= RECORDED INFORMATION =
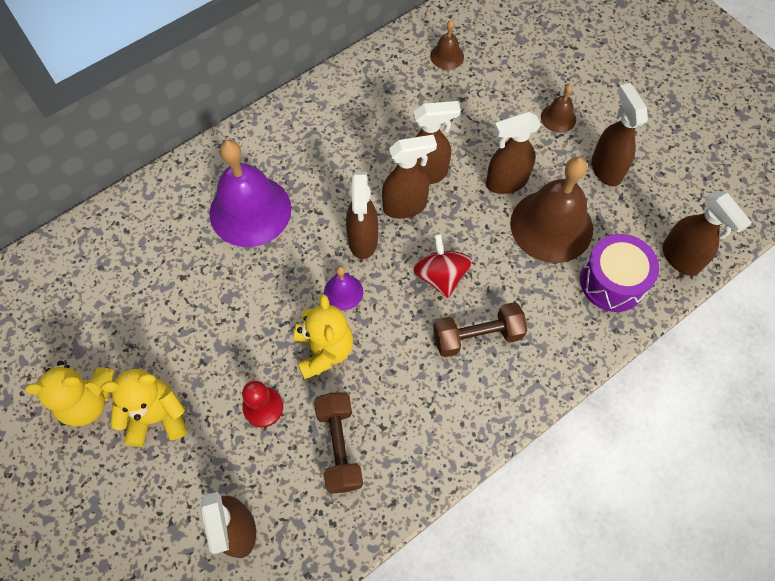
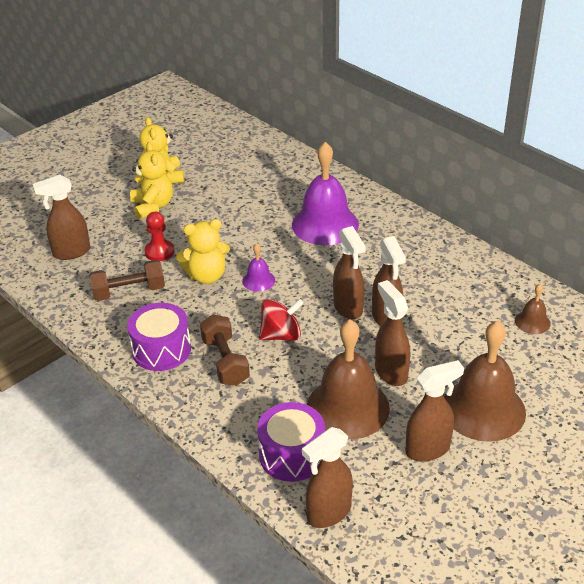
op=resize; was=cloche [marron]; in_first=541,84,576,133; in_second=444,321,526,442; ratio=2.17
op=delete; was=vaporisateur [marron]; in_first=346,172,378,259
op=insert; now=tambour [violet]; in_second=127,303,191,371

= ASSIGNMENT =
Set down the data above exactly as written. Omit the pictures.

= ANSWER TO THIS EXERCISE =
op=resize; was=cloche [marron]; in_first=541,84,576,133; in_second=444,321,526,442; ratio=2.17
op=delete; was=vaporisateur [marron]; in_first=346,172,378,259
op=insert; now=tambour [violet]; in_second=127,303,191,371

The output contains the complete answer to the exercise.